#### Requirement
Look through the listing below for the string "yellow". Show each line where it occurs.

#### Collected material
* * * * * * * * *
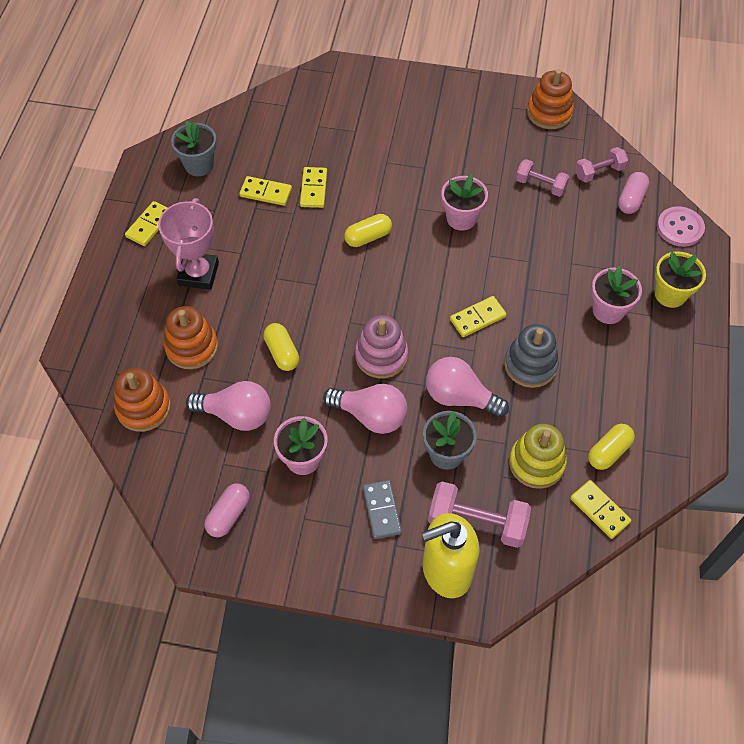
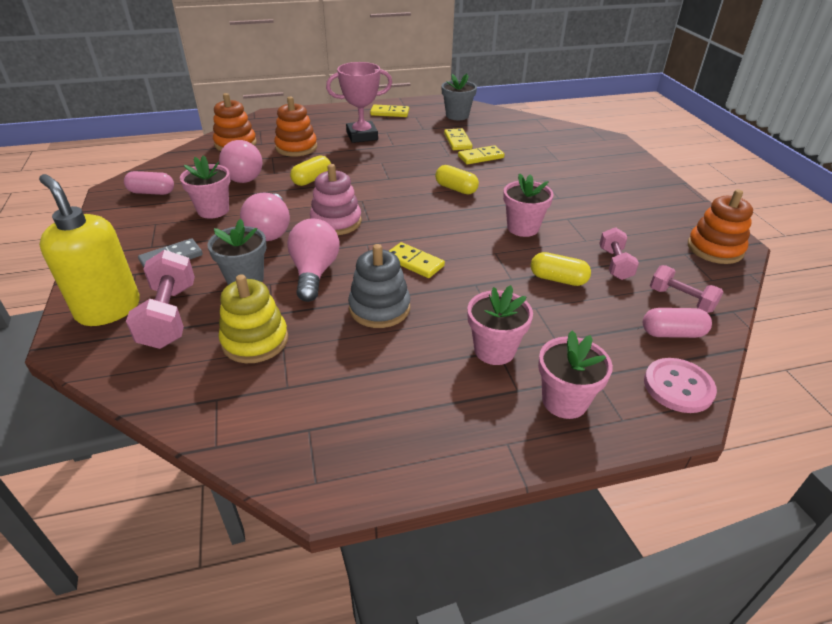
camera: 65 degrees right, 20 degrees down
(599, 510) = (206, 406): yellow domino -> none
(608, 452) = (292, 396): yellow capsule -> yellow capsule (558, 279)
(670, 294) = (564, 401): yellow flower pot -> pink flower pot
* * * * * * * * *
#### Exercise solution
(599, 510) = (206, 406): yellow domino -> none
(608, 452) = (292, 396): yellow capsule -> yellow capsule (558, 279)
(670, 294) = (564, 401): yellow flower pot -> pink flower pot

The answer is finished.